## [DIRECTIONS FOR THIS TASK]
From the records below, please repeat exactly the line that has "SERVO3 pin PWM: D2 -> D6", the line that has "ENC2 pin SW: D4 -> D9", and every line between them, and nothing else.

:: SOURCE MATERIAL

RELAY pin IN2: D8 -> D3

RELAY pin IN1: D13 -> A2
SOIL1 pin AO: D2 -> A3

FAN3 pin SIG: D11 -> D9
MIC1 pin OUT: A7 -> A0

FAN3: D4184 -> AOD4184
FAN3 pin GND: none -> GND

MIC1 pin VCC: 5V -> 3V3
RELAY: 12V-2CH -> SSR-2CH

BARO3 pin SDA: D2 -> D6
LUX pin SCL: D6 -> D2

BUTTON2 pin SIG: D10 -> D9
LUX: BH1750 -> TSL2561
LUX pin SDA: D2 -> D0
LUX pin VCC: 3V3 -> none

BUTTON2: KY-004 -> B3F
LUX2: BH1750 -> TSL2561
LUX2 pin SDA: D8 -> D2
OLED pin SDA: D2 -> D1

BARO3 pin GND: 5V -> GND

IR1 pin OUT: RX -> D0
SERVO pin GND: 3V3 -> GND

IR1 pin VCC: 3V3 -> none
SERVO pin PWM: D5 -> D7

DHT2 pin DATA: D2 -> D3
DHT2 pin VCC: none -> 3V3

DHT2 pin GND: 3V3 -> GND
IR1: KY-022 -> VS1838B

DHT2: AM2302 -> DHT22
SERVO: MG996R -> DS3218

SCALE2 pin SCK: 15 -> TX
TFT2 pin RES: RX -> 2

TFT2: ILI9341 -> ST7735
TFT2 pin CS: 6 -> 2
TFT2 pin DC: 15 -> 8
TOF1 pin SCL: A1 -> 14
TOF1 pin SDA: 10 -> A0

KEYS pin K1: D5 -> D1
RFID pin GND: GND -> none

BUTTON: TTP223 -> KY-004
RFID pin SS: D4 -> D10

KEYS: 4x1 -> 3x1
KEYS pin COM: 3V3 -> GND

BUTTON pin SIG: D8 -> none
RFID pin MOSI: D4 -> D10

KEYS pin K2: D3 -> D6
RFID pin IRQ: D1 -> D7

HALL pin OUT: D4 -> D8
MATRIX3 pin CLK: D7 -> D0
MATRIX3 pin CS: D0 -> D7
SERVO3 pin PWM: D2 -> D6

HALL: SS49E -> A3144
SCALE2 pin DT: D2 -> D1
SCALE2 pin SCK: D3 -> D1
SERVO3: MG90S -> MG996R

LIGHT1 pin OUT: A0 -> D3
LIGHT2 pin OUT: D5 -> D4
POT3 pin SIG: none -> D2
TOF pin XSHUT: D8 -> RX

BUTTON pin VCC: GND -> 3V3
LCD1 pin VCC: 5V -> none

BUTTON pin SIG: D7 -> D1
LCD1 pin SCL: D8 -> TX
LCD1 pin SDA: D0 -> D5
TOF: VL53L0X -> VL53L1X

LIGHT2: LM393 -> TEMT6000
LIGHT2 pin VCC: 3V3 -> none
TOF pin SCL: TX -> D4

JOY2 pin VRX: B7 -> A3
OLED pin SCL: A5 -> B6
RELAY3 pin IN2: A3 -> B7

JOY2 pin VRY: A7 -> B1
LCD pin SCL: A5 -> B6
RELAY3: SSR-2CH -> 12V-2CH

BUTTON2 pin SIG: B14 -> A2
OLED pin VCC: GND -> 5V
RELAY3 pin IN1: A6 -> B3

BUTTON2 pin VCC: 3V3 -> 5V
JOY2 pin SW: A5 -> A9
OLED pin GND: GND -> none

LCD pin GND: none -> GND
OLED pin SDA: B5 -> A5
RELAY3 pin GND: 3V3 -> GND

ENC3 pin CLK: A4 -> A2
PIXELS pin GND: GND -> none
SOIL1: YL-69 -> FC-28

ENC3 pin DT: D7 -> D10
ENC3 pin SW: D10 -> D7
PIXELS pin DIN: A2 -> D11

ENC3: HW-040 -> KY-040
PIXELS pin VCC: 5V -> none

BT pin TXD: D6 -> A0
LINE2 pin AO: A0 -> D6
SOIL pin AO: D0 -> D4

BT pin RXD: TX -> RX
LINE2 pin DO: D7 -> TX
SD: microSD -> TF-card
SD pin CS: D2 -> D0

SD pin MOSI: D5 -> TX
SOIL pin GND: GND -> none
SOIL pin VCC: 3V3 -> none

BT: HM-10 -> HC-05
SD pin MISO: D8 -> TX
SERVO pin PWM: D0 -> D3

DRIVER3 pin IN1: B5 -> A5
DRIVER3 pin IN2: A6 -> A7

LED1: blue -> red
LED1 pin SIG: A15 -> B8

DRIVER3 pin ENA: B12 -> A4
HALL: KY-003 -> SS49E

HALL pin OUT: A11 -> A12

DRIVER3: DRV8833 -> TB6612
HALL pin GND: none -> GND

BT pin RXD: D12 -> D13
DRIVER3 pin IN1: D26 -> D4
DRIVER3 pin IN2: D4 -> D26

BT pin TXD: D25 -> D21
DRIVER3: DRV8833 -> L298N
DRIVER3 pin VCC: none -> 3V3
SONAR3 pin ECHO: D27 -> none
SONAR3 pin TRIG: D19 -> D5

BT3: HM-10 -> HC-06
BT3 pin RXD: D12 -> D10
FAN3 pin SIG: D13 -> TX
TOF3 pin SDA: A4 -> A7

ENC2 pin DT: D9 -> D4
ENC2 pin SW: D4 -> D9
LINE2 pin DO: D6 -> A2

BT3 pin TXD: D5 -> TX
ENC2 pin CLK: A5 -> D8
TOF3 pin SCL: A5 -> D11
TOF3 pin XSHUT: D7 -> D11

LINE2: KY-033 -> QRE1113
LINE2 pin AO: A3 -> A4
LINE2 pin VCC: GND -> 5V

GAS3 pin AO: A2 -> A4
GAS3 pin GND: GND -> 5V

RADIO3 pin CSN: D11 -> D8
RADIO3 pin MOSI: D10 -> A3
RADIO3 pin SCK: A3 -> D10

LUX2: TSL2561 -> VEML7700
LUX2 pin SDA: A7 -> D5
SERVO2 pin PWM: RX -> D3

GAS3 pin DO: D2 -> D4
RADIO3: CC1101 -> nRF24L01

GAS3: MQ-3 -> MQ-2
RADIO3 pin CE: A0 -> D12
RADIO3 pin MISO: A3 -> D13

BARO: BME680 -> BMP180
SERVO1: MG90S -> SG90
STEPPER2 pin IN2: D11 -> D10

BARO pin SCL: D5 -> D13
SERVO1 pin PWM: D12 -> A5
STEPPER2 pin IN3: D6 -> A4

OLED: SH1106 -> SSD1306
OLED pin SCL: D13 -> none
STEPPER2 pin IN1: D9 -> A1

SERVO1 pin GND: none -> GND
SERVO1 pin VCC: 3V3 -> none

::::

## [ANSWER FOR THE TASK]
SERVO3 pin PWM: D2 -> D6

HALL: SS49E -> A3144
SCALE2 pin DT: D2 -> D1
SCALE2 pin SCK: D3 -> D1
SERVO3: MG90S -> MG996R

LIGHT1 pin OUT: A0 -> D3
LIGHT2 pin OUT: D5 -> D4
POT3 pin SIG: none -> D2
TOF pin XSHUT: D8 -> RX

BUTTON pin VCC: GND -> 3V3
LCD1 pin VCC: 5V -> none

BUTTON pin SIG: D7 -> D1
LCD1 pin SCL: D8 -> TX
LCD1 pin SDA: D0 -> D5
TOF: VL53L0X -> VL53L1X

LIGHT2: LM393 -> TEMT6000
LIGHT2 pin VCC: 3V3 -> none
TOF pin SCL: TX -> D4

JOY2 pin VRX: B7 -> A3
OLED pin SCL: A5 -> B6
RELAY3 pin IN2: A3 -> B7

JOY2 pin VRY: A7 -> B1
LCD pin SCL: A5 -> B6
RELAY3: SSR-2CH -> 12V-2CH

BUTTON2 pin SIG: B14 -> A2
OLED pin VCC: GND -> 5V
RELAY3 pin IN1: A6 -> B3

BUTTON2 pin VCC: 3V3 -> 5V
JOY2 pin SW: A5 -> A9
OLED pin GND: GND -> none

LCD pin GND: none -> GND
OLED pin SDA: B5 -> A5
RELAY3 pin GND: 3V3 -> GND

ENC3 pin CLK: A4 -> A2
PIXELS pin GND: GND -> none
SOIL1: YL-69 -> FC-28

ENC3 pin DT: D7 -> D10
ENC3 pin SW: D10 -> D7
PIXELS pin DIN: A2 -> D11

ENC3: HW-040 -> KY-040
PIXELS pin VCC: 5V -> none

BT pin TXD: D6 -> A0
LINE2 pin AO: A0 -> D6
SOIL pin AO: D0 -> D4

BT pin RXD: TX -> RX
LINE2 pin DO: D7 -> TX
SD: microSD -> TF-card
SD pin CS: D2 -> D0

SD pin MOSI: D5 -> TX
SOIL pin GND: GND -> none
SOIL pin VCC: 3V3 -> none

BT: HM-10 -> HC-05
SD pin MISO: D8 -> TX
SERVO pin PWM: D0 -> D3

DRIVER3 pin IN1: B5 -> A5
DRIVER3 pin IN2: A6 -> A7

LED1: blue -> red
LED1 pin SIG: A15 -> B8

DRIVER3 pin ENA: B12 -> A4
HALL: KY-003 -> SS49E

HALL pin OUT: A11 -> A12

DRIVER3: DRV8833 -> TB6612
HALL pin GND: none -> GND

BT pin RXD: D12 -> D13
DRIVER3 pin IN1: D26 -> D4
DRIVER3 pin IN2: D4 -> D26

BT pin TXD: D25 -> D21
DRIVER3: DRV8833 -> L298N
DRIVER3 pin VCC: none -> 3V3
SONAR3 pin ECHO: D27 -> none
SONAR3 pin TRIG: D19 -> D5

BT3: HM-10 -> HC-06
BT3 pin RXD: D12 -> D10
FAN3 pin SIG: D13 -> TX
TOF3 pin SDA: A4 -> A7

ENC2 pin DT: D9 -> D4
ENC2 pin SW: D4 -> D9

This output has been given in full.